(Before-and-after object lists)
+ + + + + + +
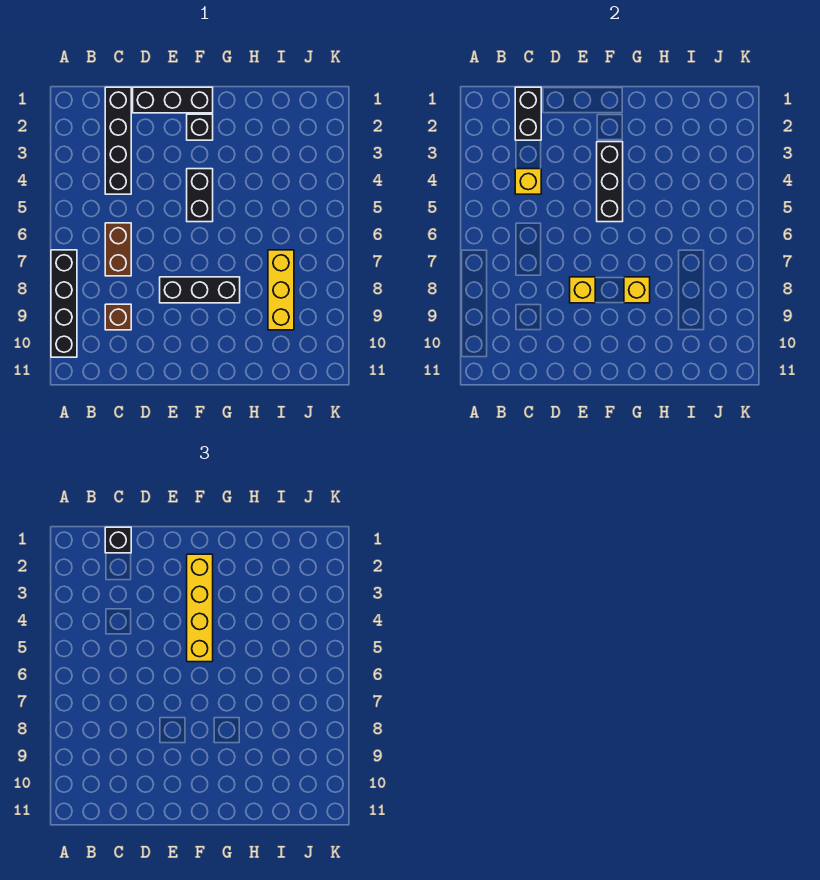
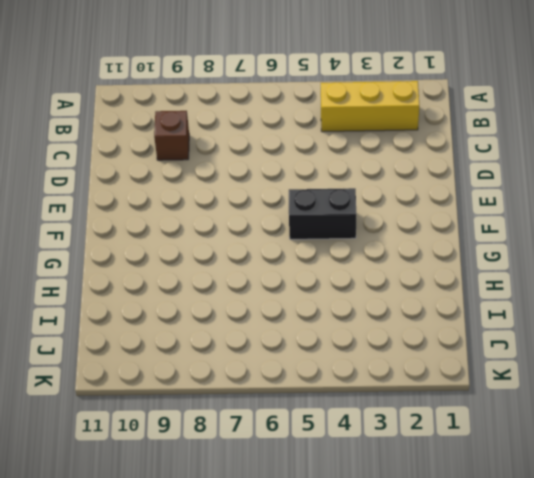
yellow brick B2:B4 level 1 -> yellow brick I7:I9 level 1
none -> black brick A7:A10 level 1
none -> black brick C1:C4 level 1
none -> brown brick C6:C7 level 1

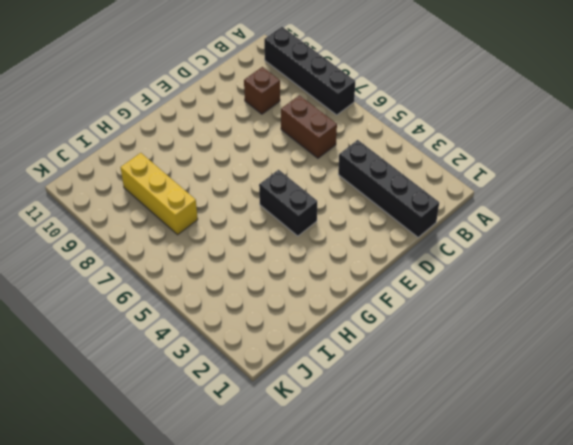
none -> black brick D1:F1 level 1
none -> black brick E8:G8 level 1
none -> black brick F2 level 1

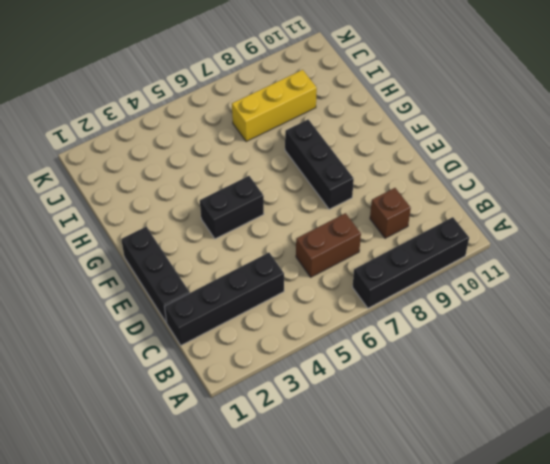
none -> black brick F2 level 1
none -> black brick C1:C2 level 2
none -> yellow brick C4 level 2

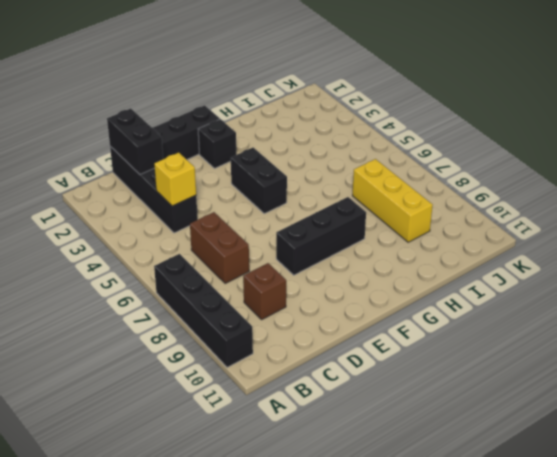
none -> yellow brick E8 level 2
none -> black brick F3:F5 level 2
none -> yellow brick G8 level 2

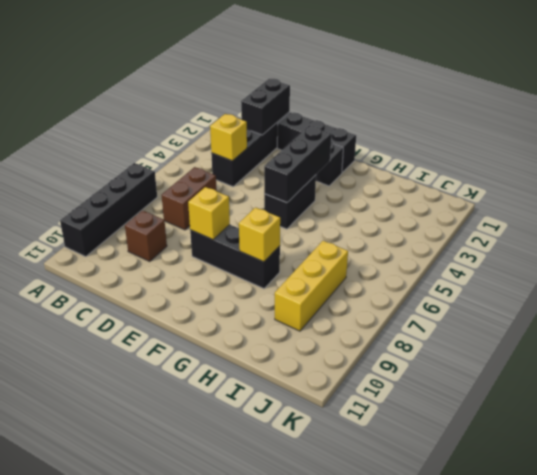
none -> black brick C1 level 3
none -> yellow brick F2:F5 level 3

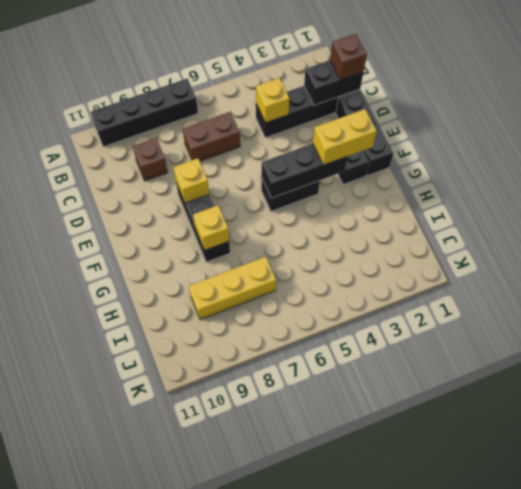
brown brick C1 level 3 -> black brick C1 level 3
yellow brick F2:F3 level 3 -> yellow brick F2:F5 level 3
+ + + + + + +
The pictures stay out; repeat exactly the lines from the one with "none -> black brick A7:A10 level 1" to the end of the entries above, and nothing else.

## Response to this task
none -> black brick A7:A10 level 1
none -> black brick C1:C4 level 1
none -> brown brick C6:C7 level 1

none -> black brick D1:F1 level 1
none -> black brick E8:G8 level 1
none -> black brick F2 level 1

none -> black brick F2 level 1
none -> black brick C1:C2 level 2
none -> yellow brick C4 level 2

none -> yellow brick E8 level 2
none -> black brick F3:F5 level 2
none -> yellow brick G8 level 2

none -> black brick C1 level 3
none -> yellow brick F2:F5 level 3

brown brick C1 level 3 -> black brick C1 level 3
yellow brick F2:F3 level 3 -> yellow brick F2:F5 level 3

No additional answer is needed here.